**Your instructions**
The result should be an exact copy of only the lines from the one with "R4: 180 (GND, N001) -> none" through the last line of the data below, with pictures omitted.

(Modification records)

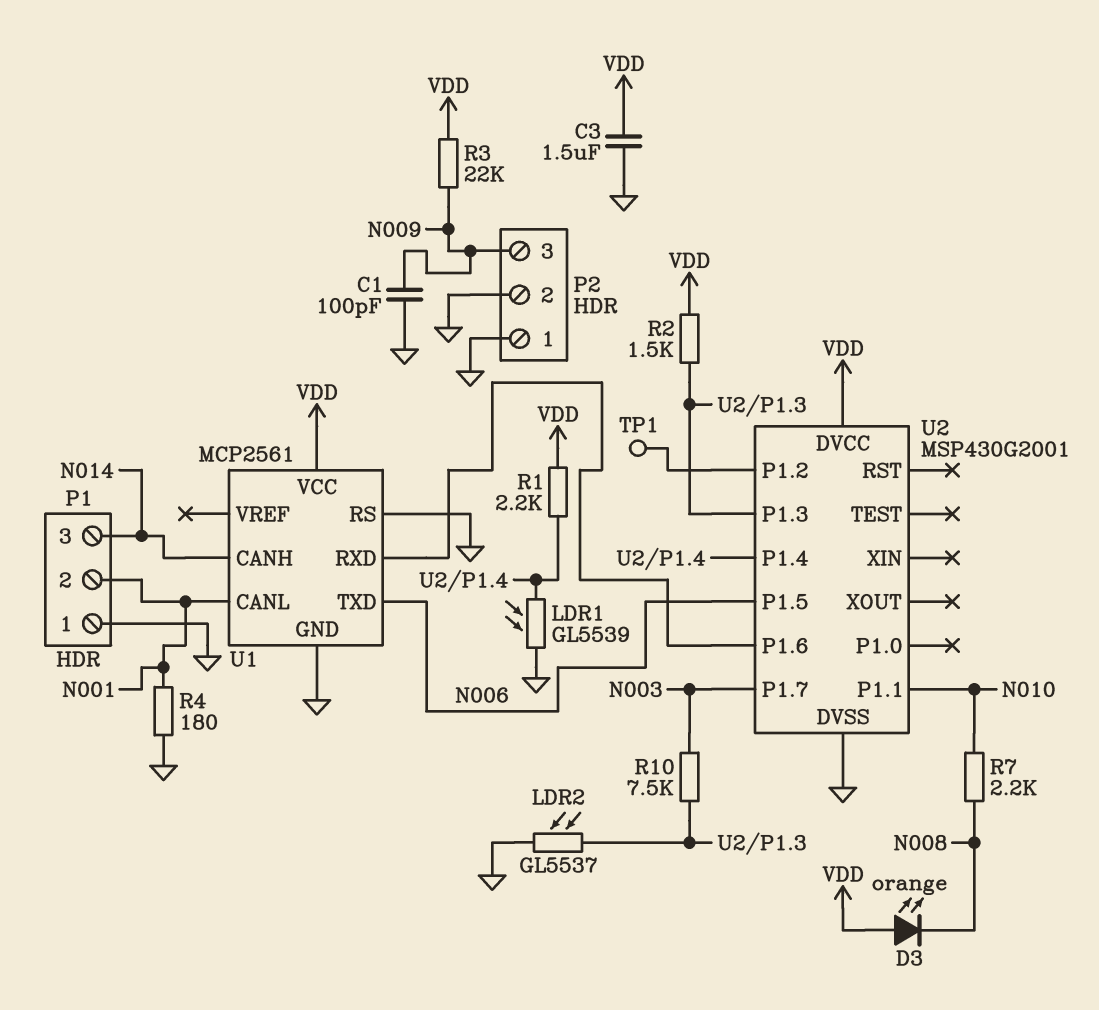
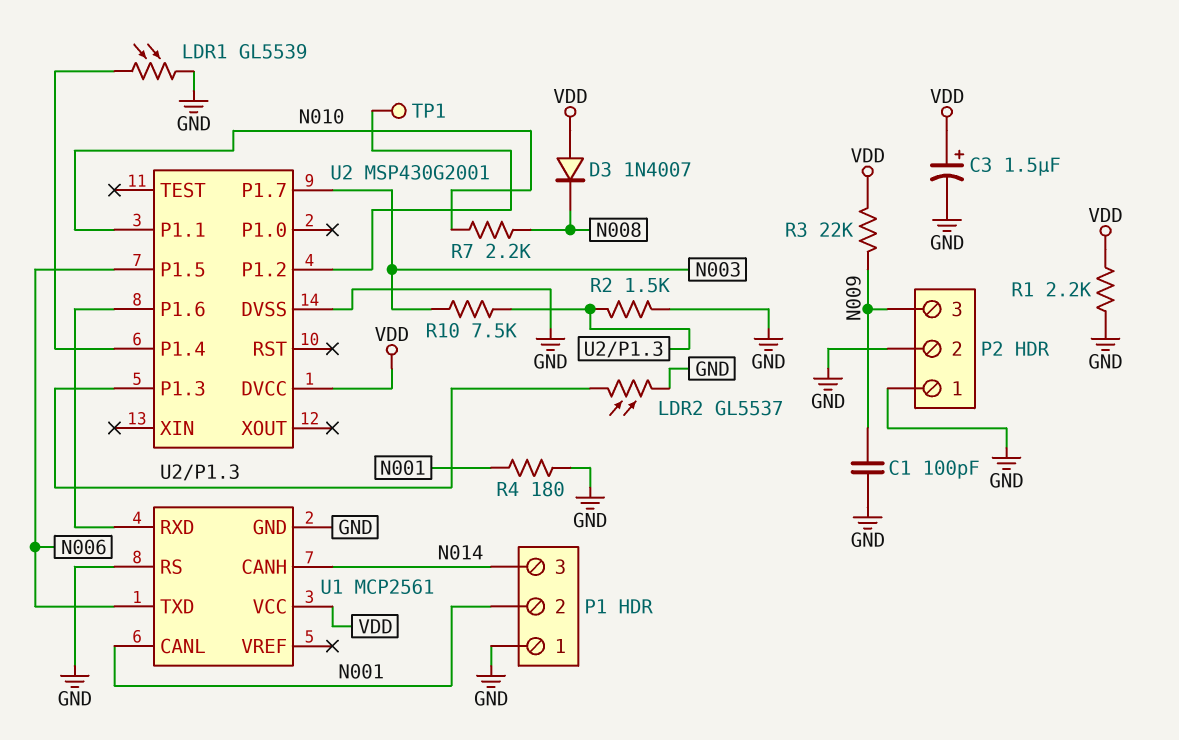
C3: 1.5uF (GND, VDD) -> 1.5uF (plus VDD, minus GND)
D3: LED orange (A VDD, K N008) -> diode 1N4007 (A VDD, K N008)
R1: 2.2k (U2/P1.4, VDD) -> 2.2k (GND, VDD)
R2: 1.5k (U2/P1.3, VDD) -> 1.5k (GND, U2/P1.3)

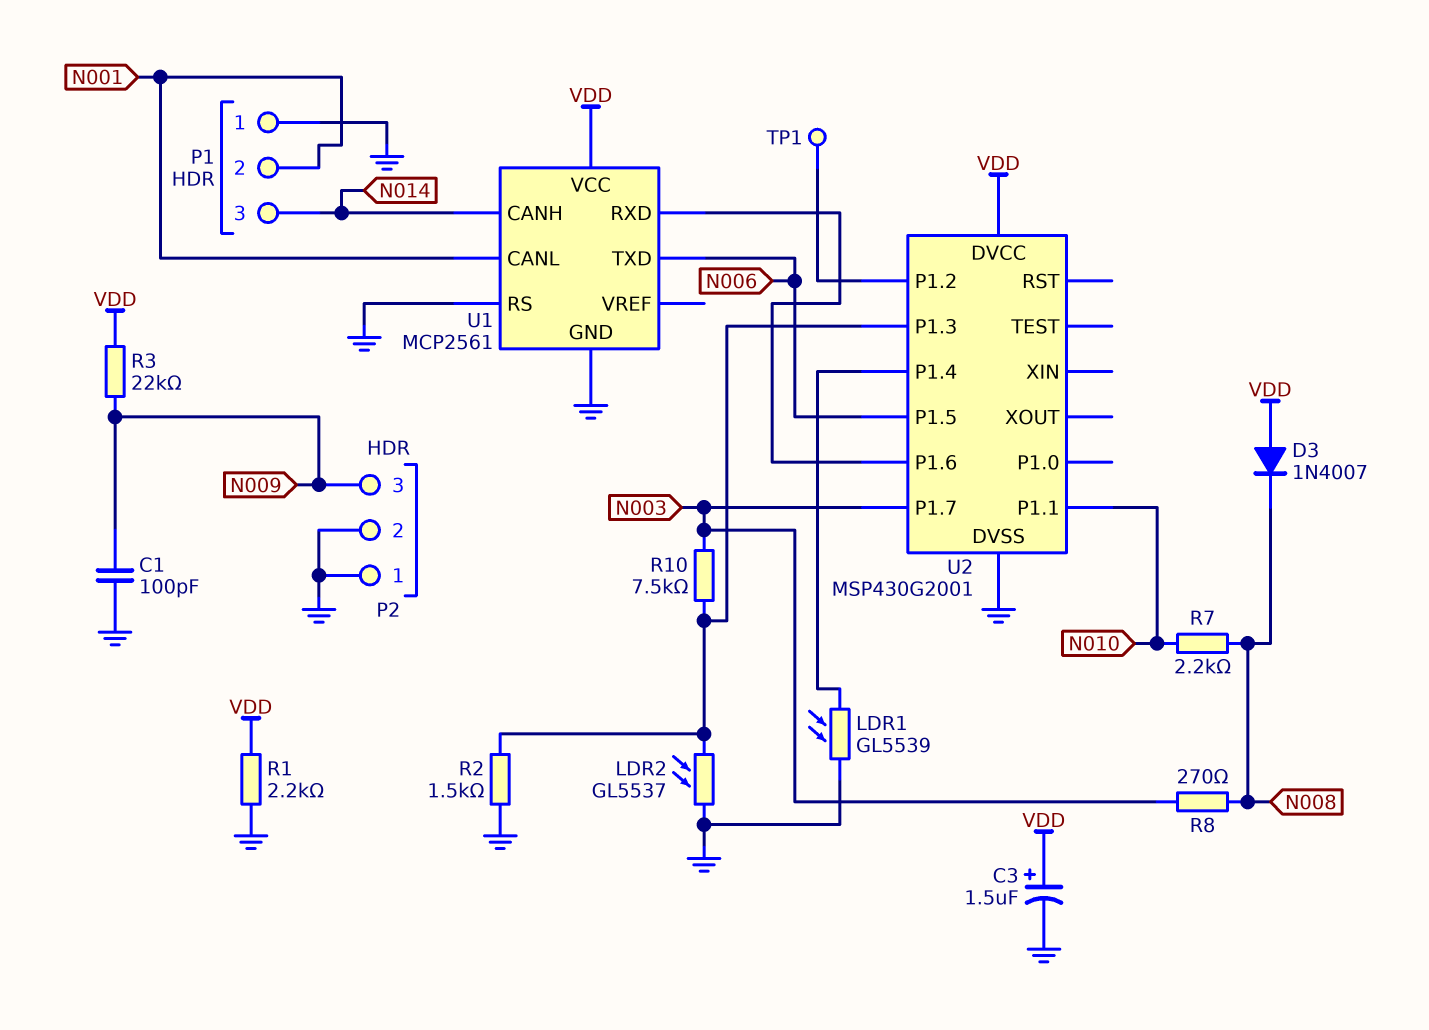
R4: 180 (GND, N001) -> none
R8: none -> 270 (N003, N008)

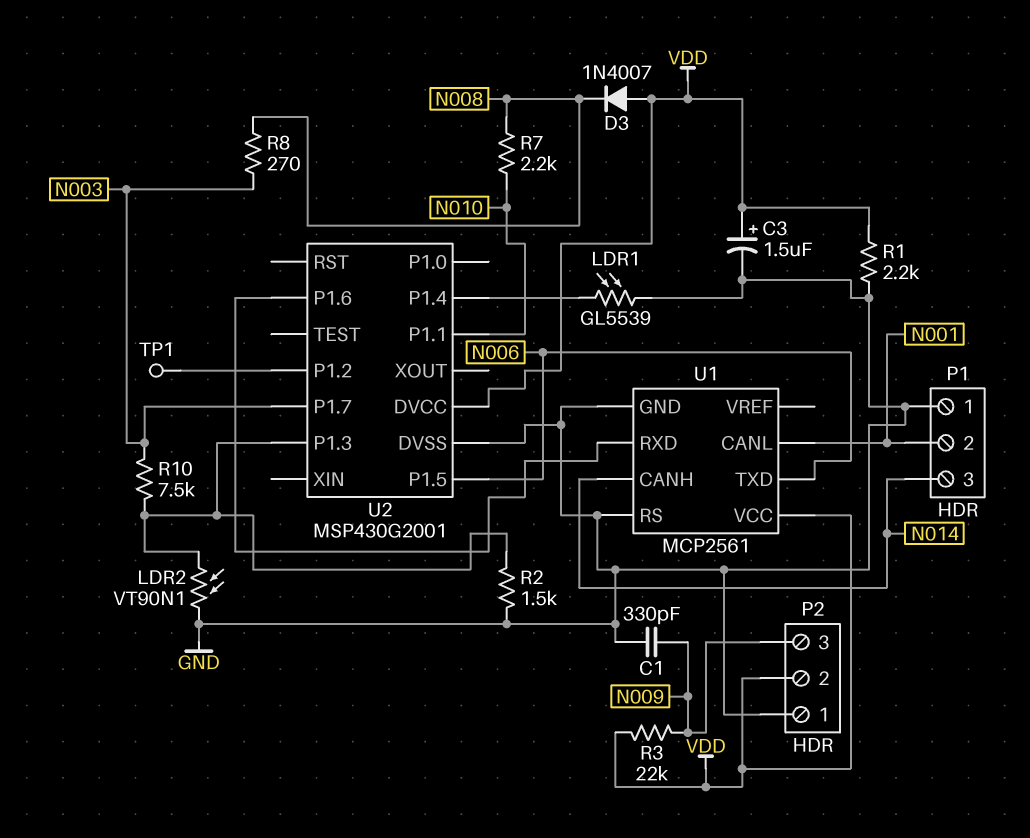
C1: 100pF (GND, N009) -> 330pF (GND, N009)
LDR2: GL5537 (GND, U2/P1.3) -> VT90N1 (GND, U2/P1.3)
P2 pin 2: GND -> VDD

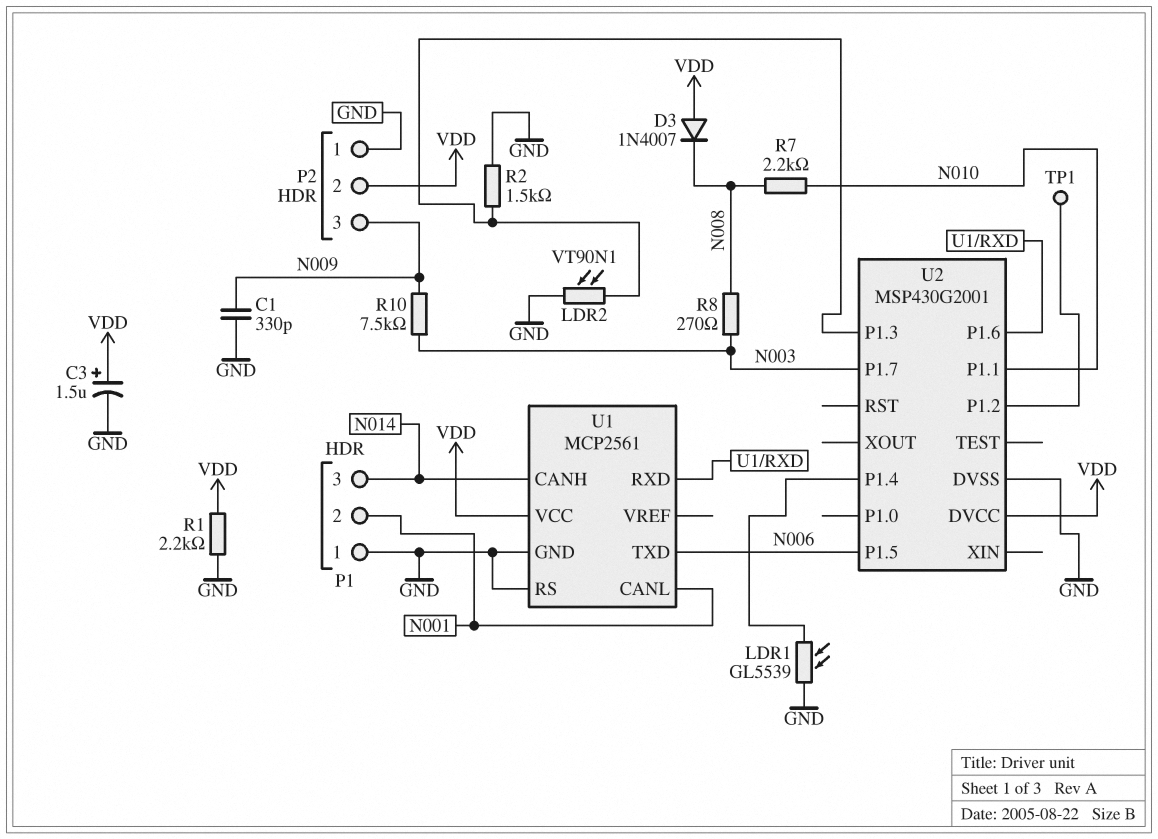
R3: 22k (N009, VDD) -> none
R10: 7.5k (N003, U2/P1.3) -> 7.5k (N003, N009)

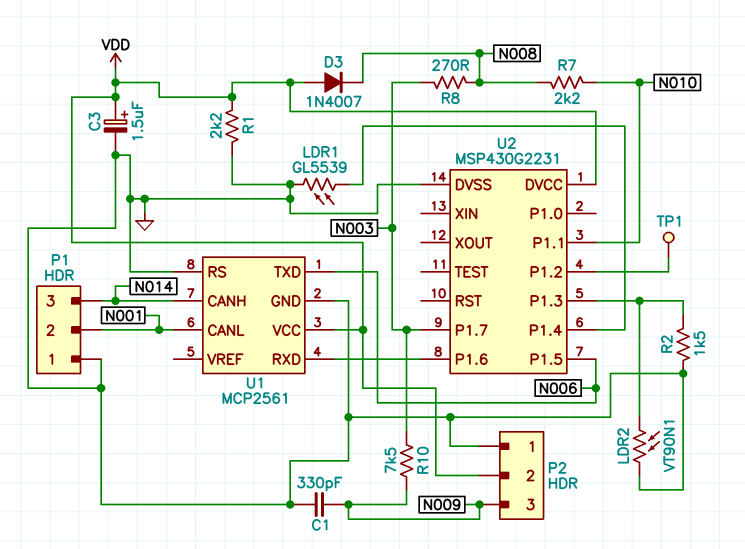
U2: MSP430G2001 -> MSP430G2231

**Exercise response**
R4: 180 (GND, N001) -> none
R8: none -> 270 (N003, N008)

C1: 100pF (GND, N009) -> 330pF (GND, N009)
LDR2: GL5537 (GND, U2/P1.3) -> VT90N1 (GND, U2/P1.3)
P2 pin 2: GND -> VDD

R3: 22k (N009, VDD) -> none
R10: 7.5k (N003, U2/P1.3) -> 7.5k (N003, N009)

U2: MSP430G2001 -> MSP430G2231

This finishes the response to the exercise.